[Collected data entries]
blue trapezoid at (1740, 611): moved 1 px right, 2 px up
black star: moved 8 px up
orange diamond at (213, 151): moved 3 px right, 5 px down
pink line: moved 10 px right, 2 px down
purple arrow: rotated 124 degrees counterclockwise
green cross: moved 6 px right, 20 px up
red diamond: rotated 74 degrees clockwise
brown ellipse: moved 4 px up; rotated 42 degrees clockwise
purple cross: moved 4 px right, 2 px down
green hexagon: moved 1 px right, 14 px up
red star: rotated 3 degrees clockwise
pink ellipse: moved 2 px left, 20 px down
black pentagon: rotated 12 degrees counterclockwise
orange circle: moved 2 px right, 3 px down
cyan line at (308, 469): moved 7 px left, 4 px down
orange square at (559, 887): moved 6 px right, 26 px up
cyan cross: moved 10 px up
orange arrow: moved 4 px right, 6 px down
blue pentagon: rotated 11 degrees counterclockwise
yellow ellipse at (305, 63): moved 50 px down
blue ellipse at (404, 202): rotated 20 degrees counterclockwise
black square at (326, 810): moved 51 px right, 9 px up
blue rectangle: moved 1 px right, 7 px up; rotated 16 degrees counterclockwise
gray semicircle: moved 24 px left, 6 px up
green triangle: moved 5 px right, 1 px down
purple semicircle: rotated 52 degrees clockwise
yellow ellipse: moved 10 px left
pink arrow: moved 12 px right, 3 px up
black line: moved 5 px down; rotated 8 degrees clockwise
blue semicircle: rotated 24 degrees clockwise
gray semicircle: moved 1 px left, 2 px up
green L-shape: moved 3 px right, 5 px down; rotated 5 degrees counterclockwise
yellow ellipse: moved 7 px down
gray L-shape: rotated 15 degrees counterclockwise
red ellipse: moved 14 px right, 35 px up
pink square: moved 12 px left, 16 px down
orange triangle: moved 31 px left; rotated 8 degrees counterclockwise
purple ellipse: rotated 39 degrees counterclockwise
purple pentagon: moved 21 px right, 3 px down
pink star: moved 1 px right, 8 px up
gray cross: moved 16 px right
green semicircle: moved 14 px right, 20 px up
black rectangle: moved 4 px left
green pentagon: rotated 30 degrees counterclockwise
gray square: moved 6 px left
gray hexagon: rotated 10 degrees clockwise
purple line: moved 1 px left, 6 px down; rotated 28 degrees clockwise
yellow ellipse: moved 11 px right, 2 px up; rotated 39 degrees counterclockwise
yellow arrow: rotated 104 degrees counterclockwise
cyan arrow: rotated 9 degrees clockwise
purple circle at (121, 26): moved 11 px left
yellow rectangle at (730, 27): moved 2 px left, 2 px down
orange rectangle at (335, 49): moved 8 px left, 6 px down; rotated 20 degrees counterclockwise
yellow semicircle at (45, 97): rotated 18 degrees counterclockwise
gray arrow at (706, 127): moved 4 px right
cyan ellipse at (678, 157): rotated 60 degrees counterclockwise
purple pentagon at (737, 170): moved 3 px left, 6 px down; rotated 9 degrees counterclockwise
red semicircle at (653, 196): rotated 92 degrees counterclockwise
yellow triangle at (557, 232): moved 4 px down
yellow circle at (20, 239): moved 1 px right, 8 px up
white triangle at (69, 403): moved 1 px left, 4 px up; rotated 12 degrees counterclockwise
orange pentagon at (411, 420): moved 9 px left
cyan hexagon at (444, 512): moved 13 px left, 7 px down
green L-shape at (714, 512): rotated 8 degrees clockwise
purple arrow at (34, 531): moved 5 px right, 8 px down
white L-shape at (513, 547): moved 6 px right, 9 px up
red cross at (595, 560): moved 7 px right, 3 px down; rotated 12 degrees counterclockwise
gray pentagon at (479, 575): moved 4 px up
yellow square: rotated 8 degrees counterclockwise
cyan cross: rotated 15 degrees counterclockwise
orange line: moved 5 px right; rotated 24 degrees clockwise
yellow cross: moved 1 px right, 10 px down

** Your goal **
Could you copy out all of the records above, word for word and in the same order?

** Exercise result **
blue trapezoid at (1740, 611): moved 1 px right, 2 px up
black star: moved 8 px up
orange diamond at (213, 151): moved 3 px right, 5 px down
pink line: moved 10 px right, 2 px down
purple arrow: rotated 124 degrees counterclockwise
green cross: moved 6 px right, 20 px up
red diamond: rotated 74 degrees clockwise
brown ellipse: moved 4 px up; rotated 42 degrees clockwise
purple cross: moved 4 px right, 2 px down
green hexagon: moved 1 px right, 14 px up
red star: rotated 3 degrees clockwise
pink ellipse: moved 2 px left, 20 px down
black pentagon: rotated 12 degrees counterclockwise
orange circle: moved 2 px right, 3 px down
cyan line at (308, 469): moved 7 px left, 4 px down
orange square at (559, 887): moved 6 px right, 26 px up
cyan cross: moved 10 px up
orange arrow: moved 4 px right, 6 px down
blue pentagon: rotated 11 degrees counterclockwise
yellow ellipse at (305, 63): moved 50 px down
blue ellipse at (404, 202): rotated 20 degrees counterclockwise
black square at (326, 810): moved 51 px right, 9 px up
blue rectangle: moved 1 px right, 7 px up; rotated 16 degrees counterclockwise
gray semicircle: moved 24 px left, 6 px up
green triangle: moved 5 px right, 1 px down
purple semicircle: rotated 52 degrees clockwise
yellow ellipse: moved 10 px left
pink arrow: moved 12 px right, 3 px up
black line: moved 5 px down; rotated 8 degrees clockwise
blue semicircle: rotated 24 degrees clockwise
gray semicircle: moved 1 px left, 2 px up
green L-shape: moved 3 px right, 5 px down; rotated 5 degrees counterclockwise
yellow ellipse: moved 7 px down
gray L-shape: rotated 15 degrees counterclockwise
red ellipse: moved 14 px right, 35 px up
pink square: moved 12 px left, 16 px down
orange triangle: moved 31 px left; rotated 8 degrees counterclockwise
purple ellipse: rotated 39 degrees counterclockwise
purple pentagon: moved 21 px right, 3 px down
pink star: moved 1 px right, 8 px up
gray cross: moved 16 px right
green semicircle: moved 14 px right, 20 px up
black rectangle: moved 4 px left
green pentagon: rotated 30 degrees counterclockwise
gray square: moved 6 px left
gray hexagon: rotated 10 degrees clockwise
purple line: moved 1 px left, 6 px down; rotated 28 degrees clockwise
yellow ellipse: moved 11 px right, 2 px up; rotated 39 degrees counterclockwise
yellow arrow: rotated 104 degrees counterclockwise
cyan arrow: rotated 9 degrees clockwise
purple circle at (121, 26): moved 11 px left
yellow rectangle at (730, 27): moved 2 px left, 2 px down
orange rectangle at (335, 49): moved 8 px left, 6 px down; rotated 20 degrees counterclockwise
yellow semicircle at (45, 97): rotated 18 degrees counterclockwise
gray arrow at (706, 127): moved 4 px right
cyan ellipse at (678, 157): rotated 60 degrees counterclockwise
purple pentagon at (737, 170): moved 3 px left, 6 px down; rotated 9 degrees counterclockwise
red semicircle at (653, 196): rotated 92 degrees counterclockwise
yellow triangle at (557, 232): moved 4 px down
yellow circle at (20, 239): moved 1 px right, 8 px up
white triangle at (69, 403): moved 1 px left, 4 px up; rotated 12 degrees counterclockwise
orange pentagon at (411, 420): moved 9 px left
cyan hexagon at (444, 512): moved 13 px left, 7 px down
green L-shape at (714, 512): rotated 8 degrees clockwise
purple arrow at (34, 531): moved 5 px right, 8 px down
white L-shape at (513, 547): moved 6 px right, 9 px up
red cross at (595, 560): moved 7 px right, 3 px down; rotated 12 degrees counterclockwise
gray pentagon at (479, 575): moved 4 px up
yellow square: rotated 8 degrees counterclockwise
cyan cross: rotated 15 degrees counterclockwise
orange line: moved 5 px right; rotated 24 degrees clockwise
yellow cross: moved 1 px right, 10 px down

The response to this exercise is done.